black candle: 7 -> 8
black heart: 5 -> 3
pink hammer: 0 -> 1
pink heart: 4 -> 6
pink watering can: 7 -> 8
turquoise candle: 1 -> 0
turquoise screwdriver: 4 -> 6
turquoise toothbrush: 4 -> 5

================

● WORK TO COMPLETE: Keeping each word as it stands, transcribe every entry.

● SOLVED PROBLEM:
black candle: 7 -> 8
black heart: 5 -> 3
pink hammer: 0 -> 1
pink heart: 4 -> 6
pink watering can: 7 -> 8
turquoise candle: 1 -> 0
turquoise screwdriver: 4 -> 6
turquoise toothbrush: 4 -> 5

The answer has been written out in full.